§ **What you will do**: Print the lines below exactly, beginning with the one that contains "(482, 249) = (270, 245): blue" and stopping after the last line.

:: Provided data ::

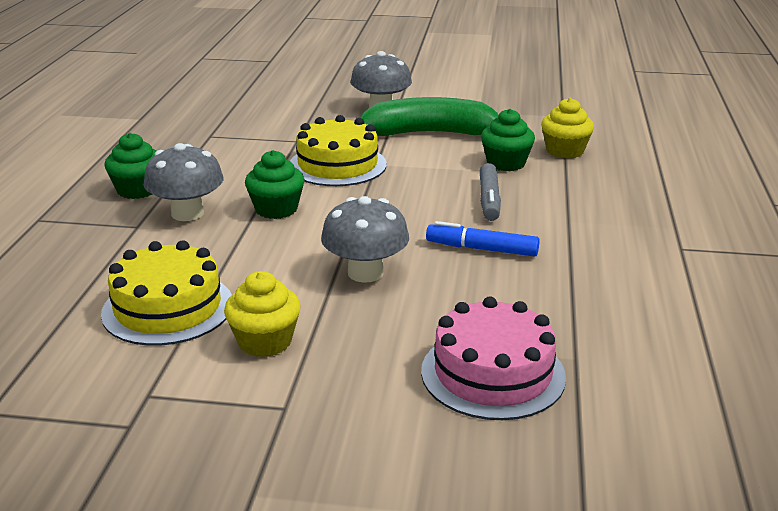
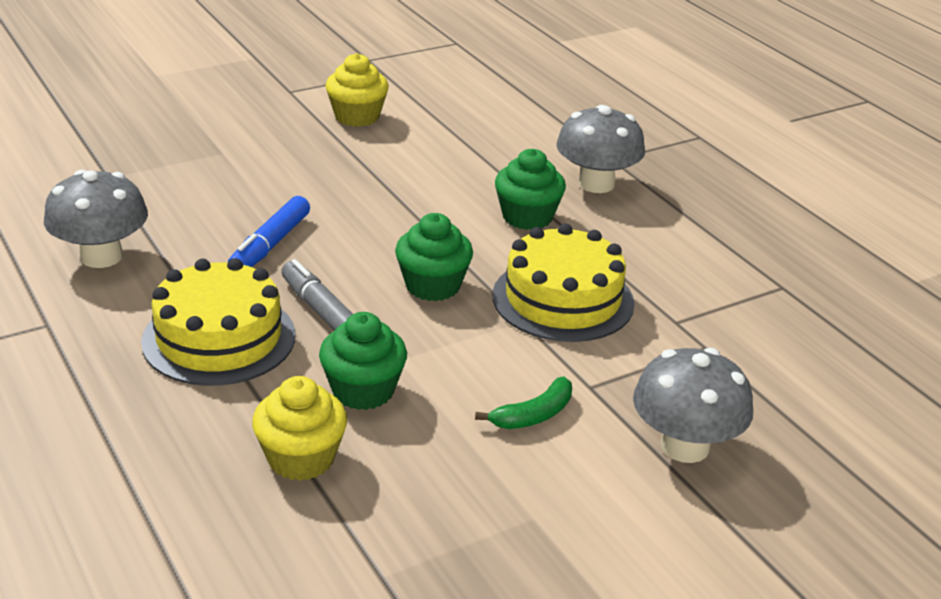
camera: 140 degrees right, 5 degrees up
(137, 190) = (690, 190): green cupcake -> green cupcake (433, 286)
(168, 308) = (461, 113): yellow cake -> yellow cake (219, 338)
(365, 273) = (352, 185): grey mushroom -> grey mushroom (101, 256)
(432, 133) = (533, 415): green banana -> green banana, size x0.41
(482, 249) = (270, 245): blue marker -> blue marker turned 135 degrees clockwise
(493, 373) = (167, 147): pink cake -> none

:::

§ **Solution to this task**:
(482, 249) = (270, 245): blue marker -> blue marker turned 135 degrees clockwise
(493, 373) = (167, 147): pink cake -> none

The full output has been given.